--- A run of records ---
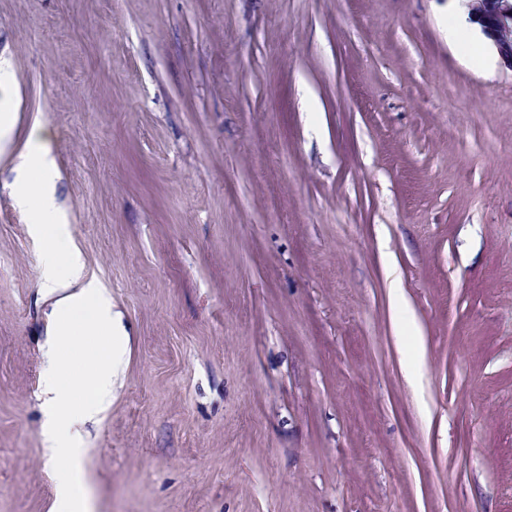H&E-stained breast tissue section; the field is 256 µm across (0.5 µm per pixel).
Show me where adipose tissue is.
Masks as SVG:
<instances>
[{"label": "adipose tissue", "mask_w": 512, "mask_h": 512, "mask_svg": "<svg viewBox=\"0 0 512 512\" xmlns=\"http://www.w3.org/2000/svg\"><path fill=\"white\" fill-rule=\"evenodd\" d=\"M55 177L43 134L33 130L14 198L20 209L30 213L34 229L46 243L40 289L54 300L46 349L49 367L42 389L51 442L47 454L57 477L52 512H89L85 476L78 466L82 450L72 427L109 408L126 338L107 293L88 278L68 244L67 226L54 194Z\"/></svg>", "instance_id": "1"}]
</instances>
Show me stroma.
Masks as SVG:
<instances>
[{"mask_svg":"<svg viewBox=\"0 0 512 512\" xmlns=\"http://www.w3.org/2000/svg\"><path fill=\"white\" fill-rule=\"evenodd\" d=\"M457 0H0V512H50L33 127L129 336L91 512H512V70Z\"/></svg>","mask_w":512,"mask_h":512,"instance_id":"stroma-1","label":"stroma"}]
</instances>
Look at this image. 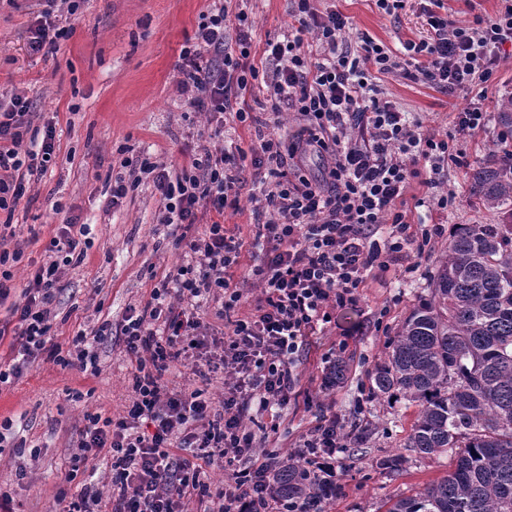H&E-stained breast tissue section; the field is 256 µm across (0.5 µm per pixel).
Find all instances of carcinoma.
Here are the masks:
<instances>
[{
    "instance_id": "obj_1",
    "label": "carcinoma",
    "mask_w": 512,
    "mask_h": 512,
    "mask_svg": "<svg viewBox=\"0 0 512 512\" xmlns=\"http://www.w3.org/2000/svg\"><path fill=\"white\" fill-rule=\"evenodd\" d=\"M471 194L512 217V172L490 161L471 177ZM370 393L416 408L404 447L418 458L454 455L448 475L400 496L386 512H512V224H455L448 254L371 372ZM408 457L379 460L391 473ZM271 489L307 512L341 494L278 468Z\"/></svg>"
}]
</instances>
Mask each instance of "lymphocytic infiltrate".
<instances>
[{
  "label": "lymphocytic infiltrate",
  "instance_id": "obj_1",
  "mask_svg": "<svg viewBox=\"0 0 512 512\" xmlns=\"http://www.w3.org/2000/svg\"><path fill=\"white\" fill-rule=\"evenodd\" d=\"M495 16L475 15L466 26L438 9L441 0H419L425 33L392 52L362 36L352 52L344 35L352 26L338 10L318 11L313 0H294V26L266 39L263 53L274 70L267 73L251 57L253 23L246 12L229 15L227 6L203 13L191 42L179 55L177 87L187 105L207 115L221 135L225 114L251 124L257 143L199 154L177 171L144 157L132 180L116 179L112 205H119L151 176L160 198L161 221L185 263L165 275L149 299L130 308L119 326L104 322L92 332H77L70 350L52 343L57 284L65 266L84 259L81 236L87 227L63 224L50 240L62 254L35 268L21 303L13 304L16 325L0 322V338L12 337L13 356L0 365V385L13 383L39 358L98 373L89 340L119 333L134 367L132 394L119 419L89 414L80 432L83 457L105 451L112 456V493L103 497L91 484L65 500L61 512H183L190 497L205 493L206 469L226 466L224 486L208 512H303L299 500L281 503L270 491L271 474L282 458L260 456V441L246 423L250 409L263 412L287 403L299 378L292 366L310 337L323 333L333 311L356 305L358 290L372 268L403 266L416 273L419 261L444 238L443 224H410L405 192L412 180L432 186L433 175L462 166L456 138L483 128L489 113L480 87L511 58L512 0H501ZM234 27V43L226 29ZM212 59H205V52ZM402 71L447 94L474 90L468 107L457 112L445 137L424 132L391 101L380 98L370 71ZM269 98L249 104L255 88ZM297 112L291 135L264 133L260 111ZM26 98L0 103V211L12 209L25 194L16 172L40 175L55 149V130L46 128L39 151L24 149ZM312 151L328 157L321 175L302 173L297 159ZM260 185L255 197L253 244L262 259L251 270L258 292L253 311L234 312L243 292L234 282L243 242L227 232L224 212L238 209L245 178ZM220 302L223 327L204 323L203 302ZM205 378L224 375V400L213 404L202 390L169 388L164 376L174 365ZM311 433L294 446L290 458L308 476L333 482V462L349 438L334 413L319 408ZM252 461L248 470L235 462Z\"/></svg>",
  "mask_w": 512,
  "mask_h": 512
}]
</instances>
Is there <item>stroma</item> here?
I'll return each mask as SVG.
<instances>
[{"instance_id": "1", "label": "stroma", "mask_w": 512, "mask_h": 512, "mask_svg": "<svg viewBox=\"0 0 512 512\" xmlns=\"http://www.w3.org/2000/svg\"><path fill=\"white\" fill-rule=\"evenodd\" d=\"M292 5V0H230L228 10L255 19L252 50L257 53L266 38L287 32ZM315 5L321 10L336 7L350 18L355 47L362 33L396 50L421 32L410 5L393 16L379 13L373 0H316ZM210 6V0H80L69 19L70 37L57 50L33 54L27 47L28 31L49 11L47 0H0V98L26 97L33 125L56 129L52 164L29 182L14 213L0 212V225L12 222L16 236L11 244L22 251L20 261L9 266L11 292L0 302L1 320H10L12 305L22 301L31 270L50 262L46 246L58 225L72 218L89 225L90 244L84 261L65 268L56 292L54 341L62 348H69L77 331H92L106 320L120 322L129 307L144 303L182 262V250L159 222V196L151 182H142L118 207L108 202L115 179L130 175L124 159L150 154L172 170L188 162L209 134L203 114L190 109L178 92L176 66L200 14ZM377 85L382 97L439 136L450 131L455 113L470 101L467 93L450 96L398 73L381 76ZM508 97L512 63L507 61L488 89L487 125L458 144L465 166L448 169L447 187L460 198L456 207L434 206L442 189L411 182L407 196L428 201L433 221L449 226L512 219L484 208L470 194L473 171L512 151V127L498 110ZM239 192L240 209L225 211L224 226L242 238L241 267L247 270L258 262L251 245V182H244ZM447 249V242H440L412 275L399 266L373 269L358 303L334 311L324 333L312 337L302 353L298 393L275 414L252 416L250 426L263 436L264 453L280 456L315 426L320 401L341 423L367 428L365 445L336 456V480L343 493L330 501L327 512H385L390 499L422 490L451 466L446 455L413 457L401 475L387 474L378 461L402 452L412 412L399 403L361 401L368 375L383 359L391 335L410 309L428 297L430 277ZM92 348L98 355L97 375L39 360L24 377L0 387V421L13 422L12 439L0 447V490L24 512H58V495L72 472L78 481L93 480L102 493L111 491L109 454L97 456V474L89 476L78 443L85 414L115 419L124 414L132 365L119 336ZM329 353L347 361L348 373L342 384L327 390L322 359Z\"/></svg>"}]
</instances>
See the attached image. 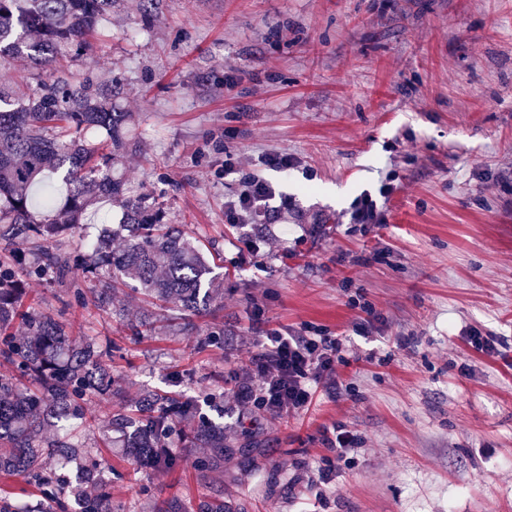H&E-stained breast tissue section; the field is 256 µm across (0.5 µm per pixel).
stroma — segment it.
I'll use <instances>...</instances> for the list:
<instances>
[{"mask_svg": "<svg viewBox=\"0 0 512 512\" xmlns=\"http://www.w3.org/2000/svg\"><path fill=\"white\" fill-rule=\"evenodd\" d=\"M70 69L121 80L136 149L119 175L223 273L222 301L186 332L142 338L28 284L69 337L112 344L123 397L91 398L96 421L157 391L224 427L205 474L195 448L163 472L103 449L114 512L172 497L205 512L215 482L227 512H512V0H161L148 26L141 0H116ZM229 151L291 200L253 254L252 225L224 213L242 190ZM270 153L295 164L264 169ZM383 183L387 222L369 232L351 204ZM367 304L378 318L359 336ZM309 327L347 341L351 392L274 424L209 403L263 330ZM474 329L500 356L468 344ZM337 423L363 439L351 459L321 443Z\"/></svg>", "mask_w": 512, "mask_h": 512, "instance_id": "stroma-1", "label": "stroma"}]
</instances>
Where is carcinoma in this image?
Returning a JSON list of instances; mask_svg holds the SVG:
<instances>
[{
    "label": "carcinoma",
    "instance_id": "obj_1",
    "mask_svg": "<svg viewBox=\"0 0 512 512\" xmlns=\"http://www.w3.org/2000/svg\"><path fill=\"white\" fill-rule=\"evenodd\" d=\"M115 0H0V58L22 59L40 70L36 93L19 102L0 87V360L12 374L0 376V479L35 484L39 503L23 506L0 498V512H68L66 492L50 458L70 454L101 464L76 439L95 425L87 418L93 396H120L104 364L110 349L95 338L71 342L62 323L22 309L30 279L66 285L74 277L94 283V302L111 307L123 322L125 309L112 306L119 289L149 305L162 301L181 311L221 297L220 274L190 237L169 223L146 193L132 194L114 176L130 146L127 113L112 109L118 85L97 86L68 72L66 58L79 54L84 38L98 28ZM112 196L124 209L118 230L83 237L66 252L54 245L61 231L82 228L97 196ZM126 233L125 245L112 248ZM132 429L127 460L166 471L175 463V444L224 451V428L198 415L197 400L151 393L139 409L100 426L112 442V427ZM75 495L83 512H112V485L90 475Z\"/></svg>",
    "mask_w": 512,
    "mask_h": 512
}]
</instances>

--- The problem ---
For this exercise, gather every line of the data that contains the word "lymphocytic".

--- Result ---
Mask each instance of "lymphocytic infiltrate".
  "label": "lymphocytic infiltrate",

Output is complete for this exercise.